Begin The records

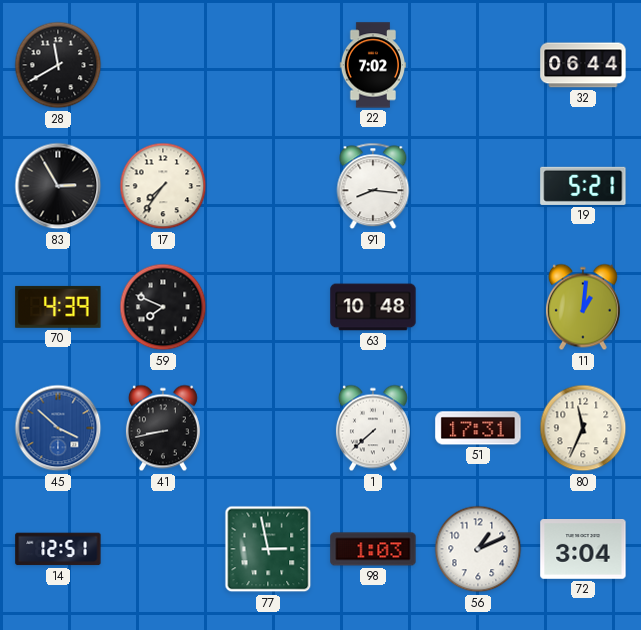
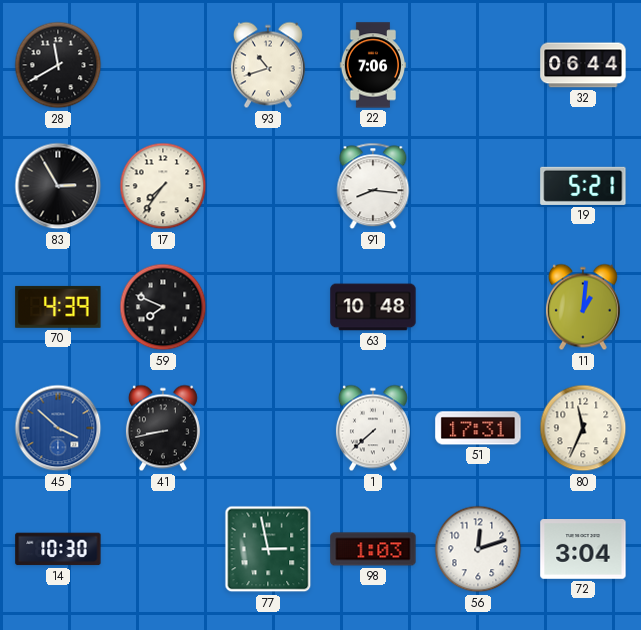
93: none -> 10:42
22: 7:02 -> 7:06
14: 12:51 -> 10:30
56: 1:11 -> 12:12
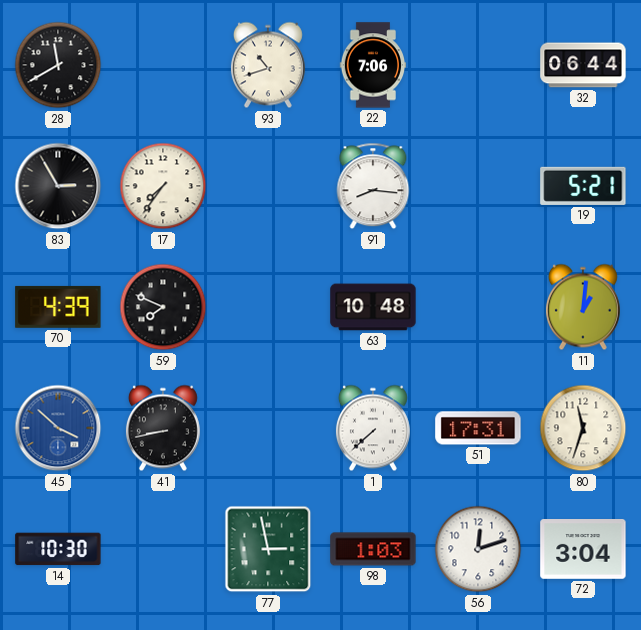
80: 11:34 -> 11:33
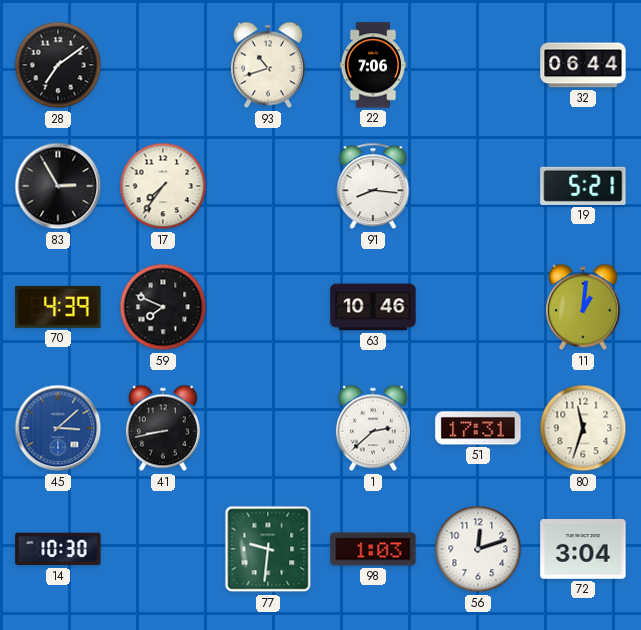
28: 11:40 -> 7:09
63: 10:48 -> 10:46
45: 3:52 -> 3:08
1: 7:38 -> 2:38
77: 2:58 -> 9:31
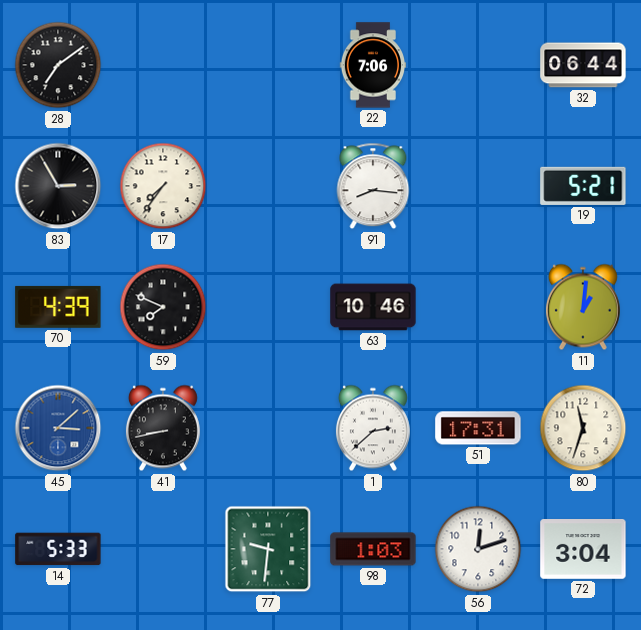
93: 10:42 -> none
14: 10:30 -> 5:33
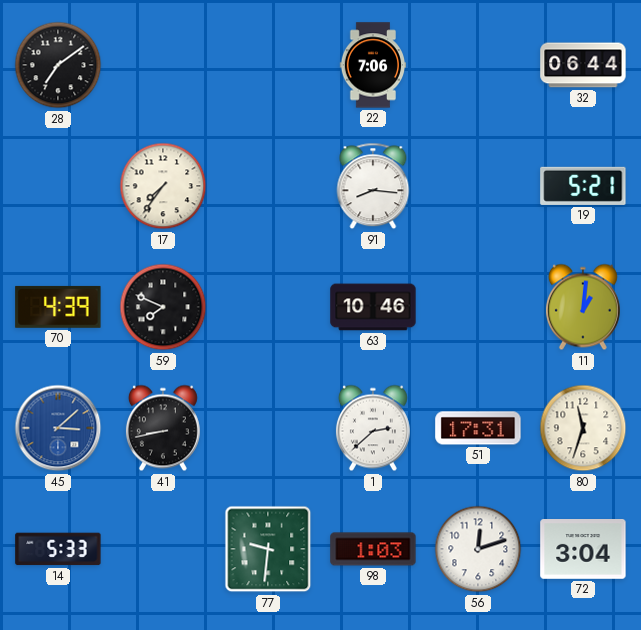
83: 2:55 -> none
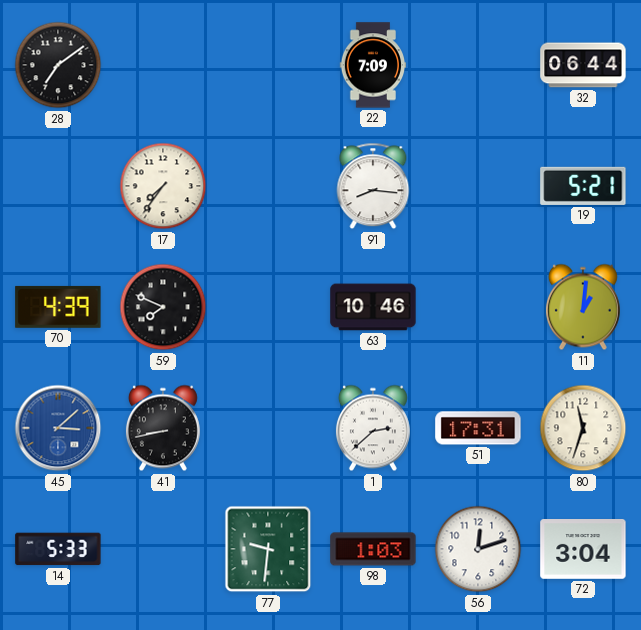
22: 7:06 -> 7:09
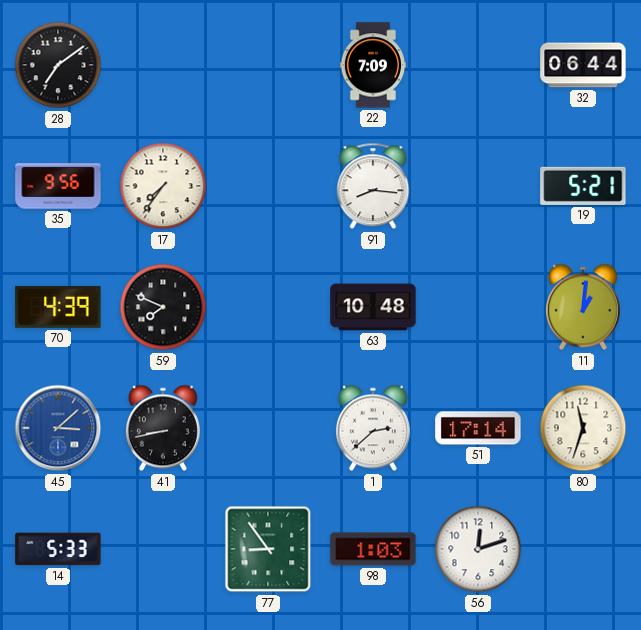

End The records

• [What you need to do] Copy out all the rows above character for character, leaving out the pictures.

• [Response to this task]
93: none -> 10:42
22: 7:02 -> 7:06
14: 12:51 -> 10:30
56: 1:11 -> 12:12
80: 11:34 -> 11:33
28: 11:40 -> 7:09
63: 10:48 -> 10:46
45: 3:52 -> 3:08
1: 7:38 -> 2:38
77: 2:58 -> 9:31
93: 10:42 -> none
14: 10:30 -> 5:33
83: 2:55 -> none
22: 7:06 -> 7:09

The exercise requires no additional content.